### [Work order]
Go through the lines below one by one and count those holding the string "orange". Give the count alone.

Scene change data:
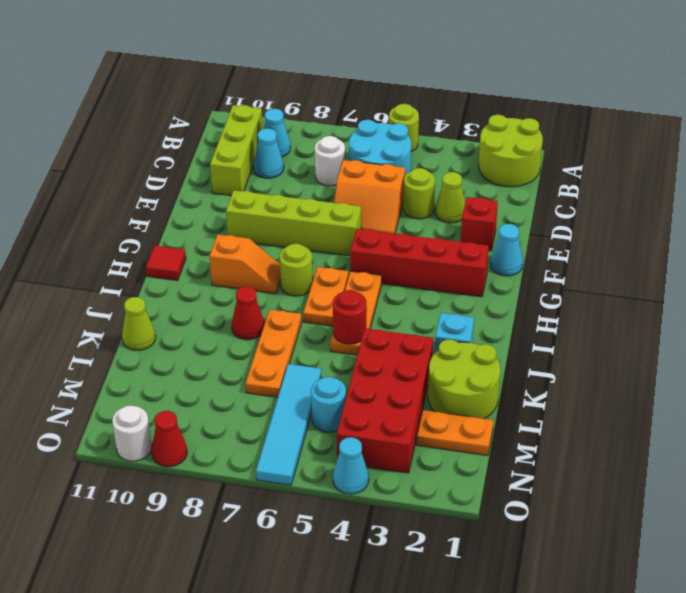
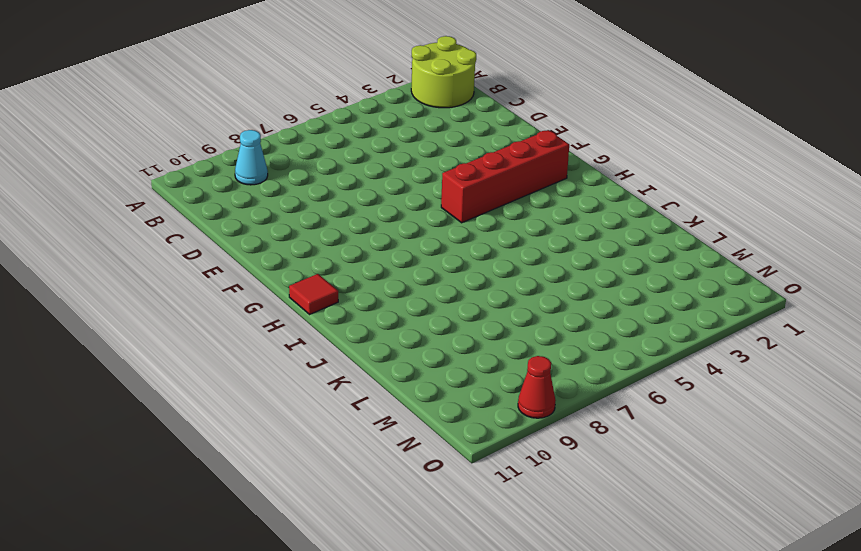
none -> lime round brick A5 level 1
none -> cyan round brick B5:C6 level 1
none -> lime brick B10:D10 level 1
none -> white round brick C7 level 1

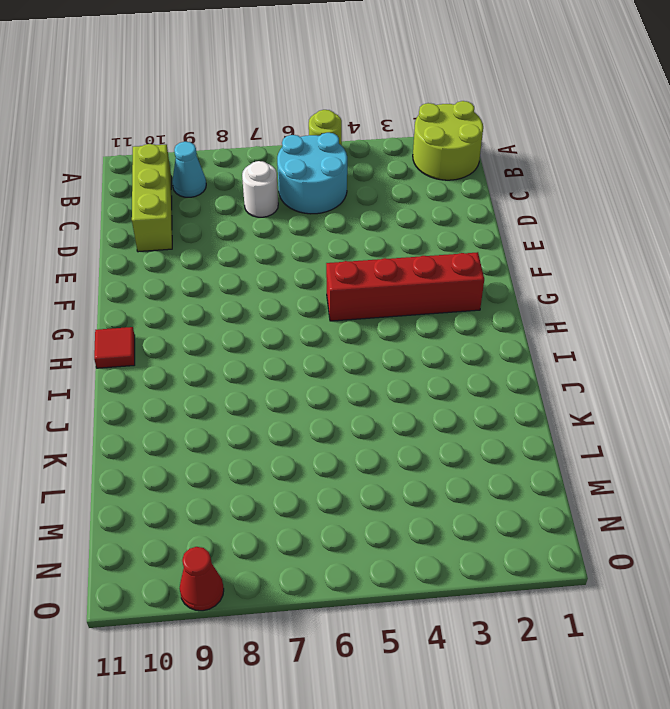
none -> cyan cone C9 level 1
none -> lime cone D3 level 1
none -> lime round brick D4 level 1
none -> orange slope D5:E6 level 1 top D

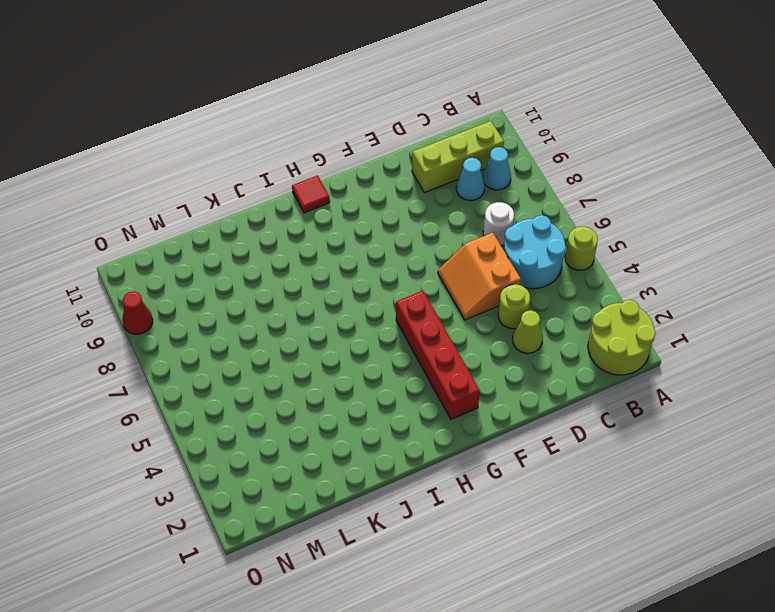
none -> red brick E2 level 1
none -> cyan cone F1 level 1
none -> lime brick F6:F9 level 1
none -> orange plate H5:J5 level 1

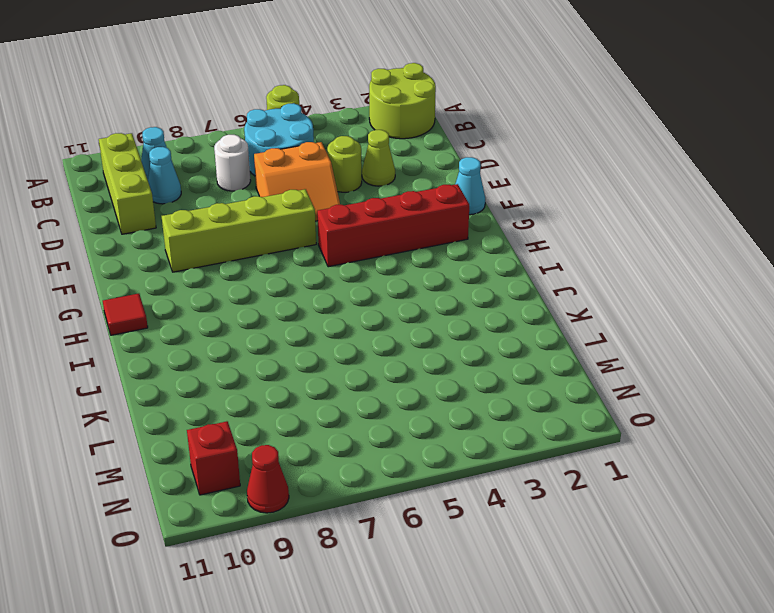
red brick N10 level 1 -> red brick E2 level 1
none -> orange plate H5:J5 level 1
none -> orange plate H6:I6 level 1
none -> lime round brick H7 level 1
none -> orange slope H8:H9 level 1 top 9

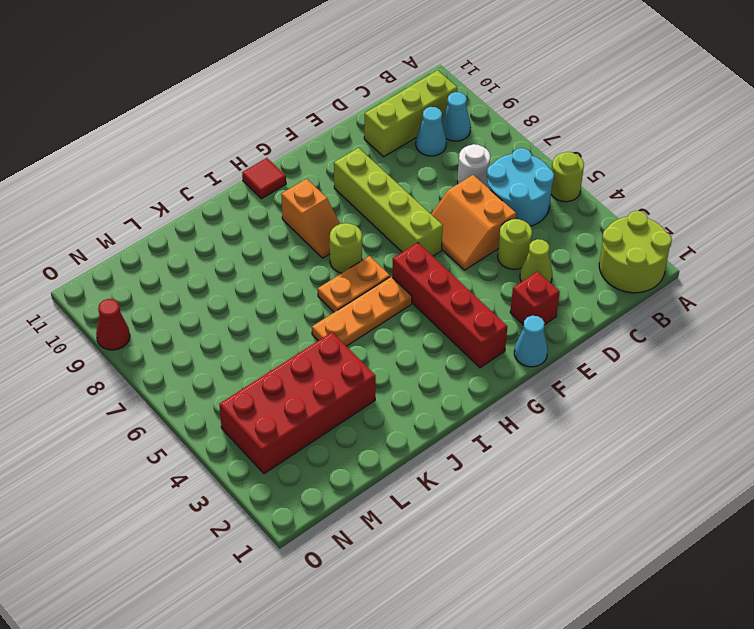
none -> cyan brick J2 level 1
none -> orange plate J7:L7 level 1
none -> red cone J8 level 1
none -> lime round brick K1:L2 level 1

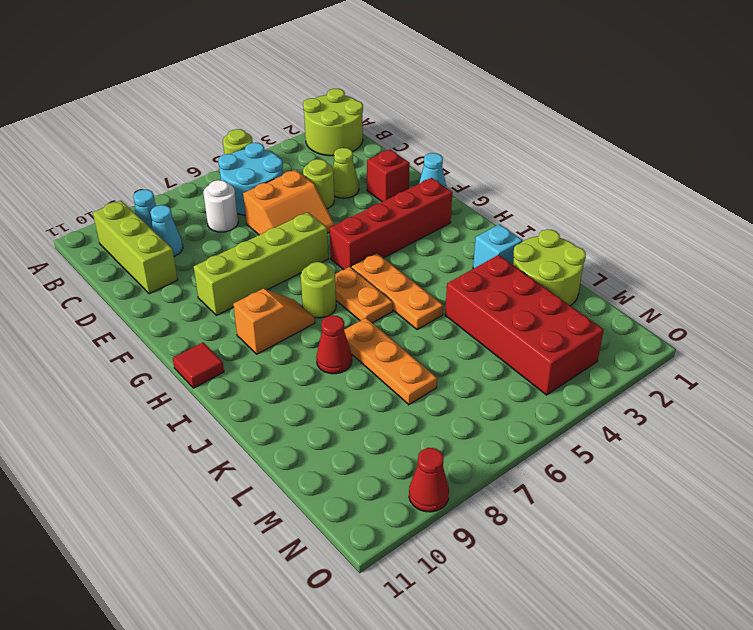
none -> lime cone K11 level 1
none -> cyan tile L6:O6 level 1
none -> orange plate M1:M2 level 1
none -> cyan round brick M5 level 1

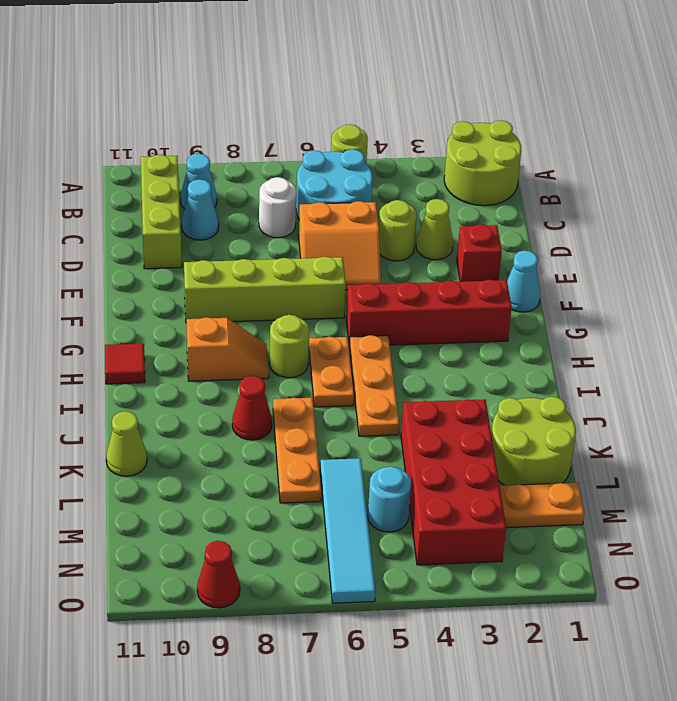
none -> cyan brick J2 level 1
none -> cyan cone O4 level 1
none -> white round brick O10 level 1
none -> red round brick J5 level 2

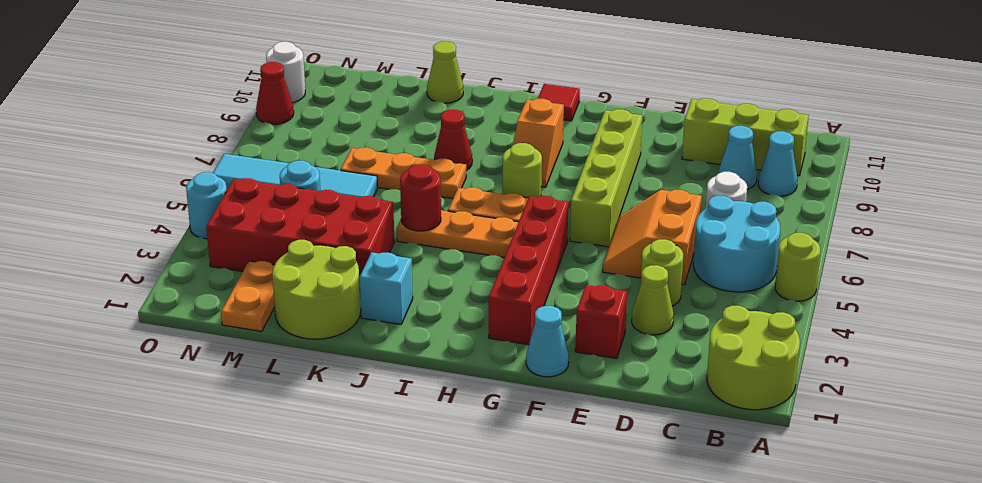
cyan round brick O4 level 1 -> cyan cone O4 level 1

### [Solution to the exercise]
7